(Excerpts from a dataset)
= = = = = = =

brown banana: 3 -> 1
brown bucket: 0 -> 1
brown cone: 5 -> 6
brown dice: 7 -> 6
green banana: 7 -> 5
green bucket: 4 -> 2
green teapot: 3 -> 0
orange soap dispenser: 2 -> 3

= = = = = = =

• EXERCISE BRIEF
Nothing but the lines from the line that contains "brown cone: 5 -> 6" to the last line of the records above should appear in the answer; please copy them exactly.

• RESPONSE FOR THIS EXERCISE
brown cone: 5 -> 6
brown dice: 7 -> 6
green banana: 7 -> 5
green bucket: 4 -> 2
green teapot: 3 -> 0
orange soap dispenser: 2 -> 3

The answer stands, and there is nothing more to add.